The answer should be the records below, word for word, with every image left out.

■ ■ ■ ■ ■ ■ ■

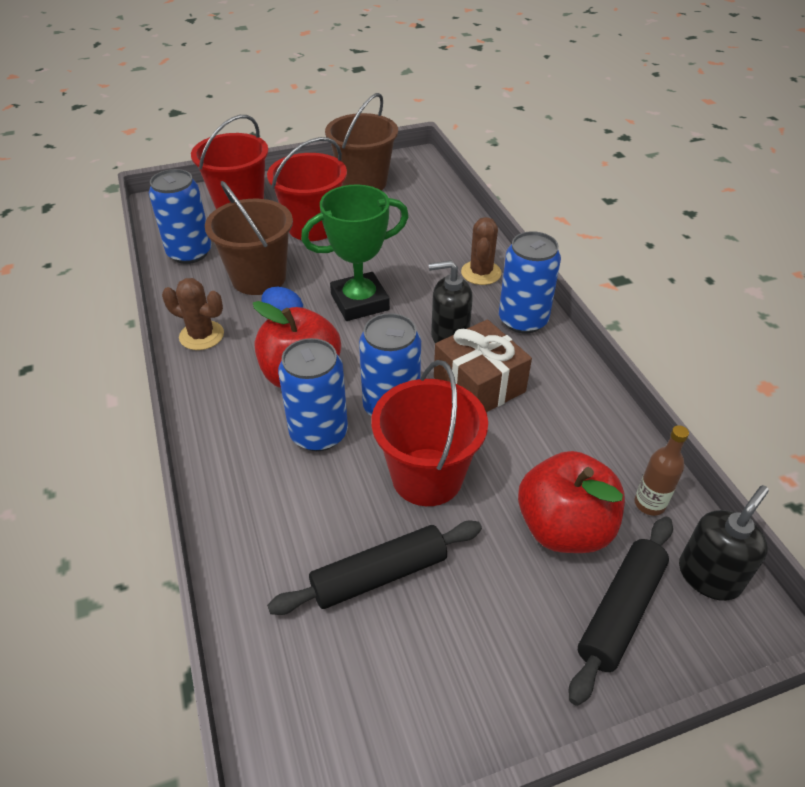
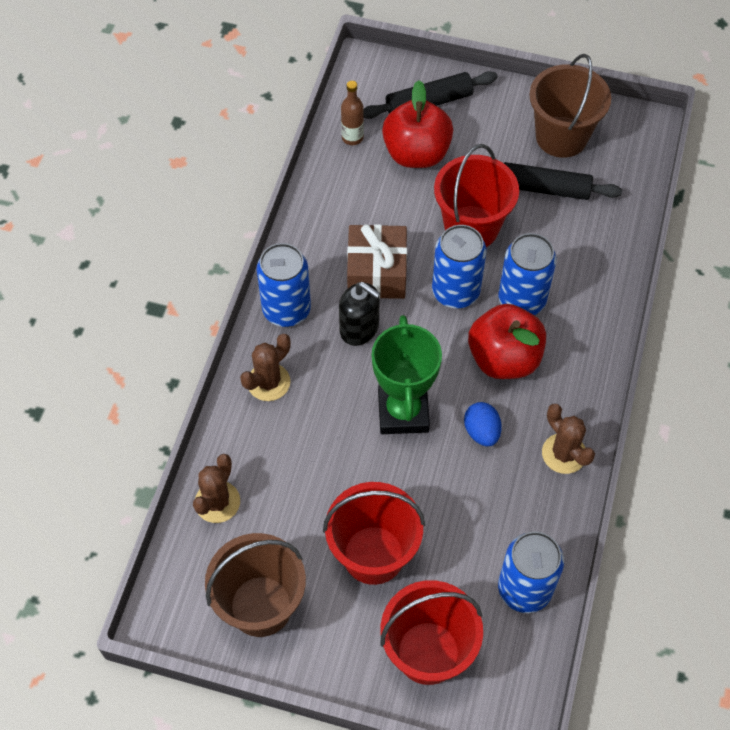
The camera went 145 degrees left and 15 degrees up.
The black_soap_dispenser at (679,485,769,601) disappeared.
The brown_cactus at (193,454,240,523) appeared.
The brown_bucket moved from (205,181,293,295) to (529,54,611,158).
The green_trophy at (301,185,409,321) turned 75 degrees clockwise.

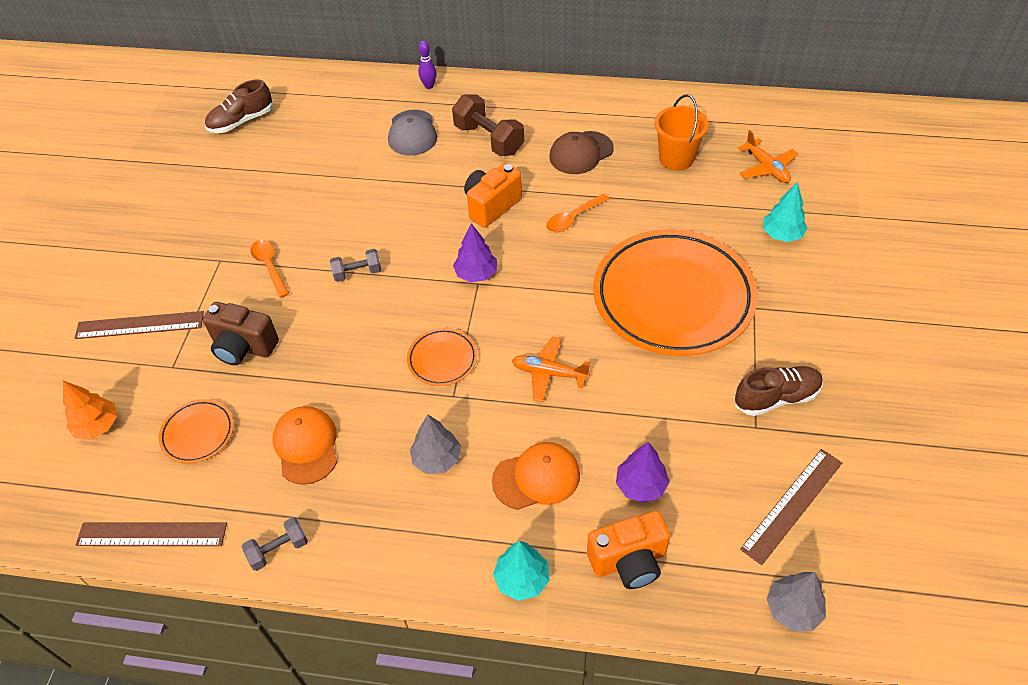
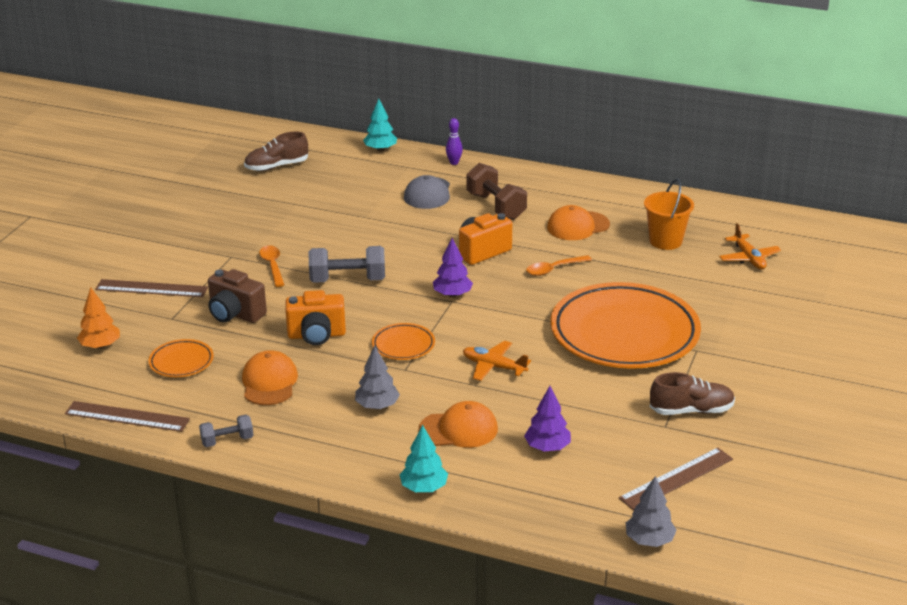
The camera went 10 degrees right and 20 degrees down.
The orange_camera moved from (587,511,670,589) to (285,290,346,345).
The turquoise_tree moved from (763,182,807,242) to (363,99,397,152).
The brown_cap at (550,131,614,174) became the orange_cap at (547,205,610,240).
The grey_dumbbell at (330,249,381,282) changed to 1.75 times the size.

■ ■ ■ ■ ■ ■ ■

* Answer space
The camera went 145 degrees left and 15 degrees up.
The black_soap_dispenser at (679,485,769,601) disappeared.
The brown_cactus at (193,454,240,523) appeared.
The brown_bucket moved from (205,181,293,295) to (529,54,611,158).
The green_trophy at (301,185,409,321) turned 75 degrees clockwise.

The camera went 10 degrees right and 20 degrees down.
The orange_camera moved from (587,511,670,589) to (285,290,346,345).
The turquoise_tree moved from (763,182,807,242) to (363,99,397,152).
The brown_cap at (550,131,614,174) became the orange_cap at (547,205,610,240).
The grey_dumbbell at (330,249,381,282) changed to 1.75 times the size.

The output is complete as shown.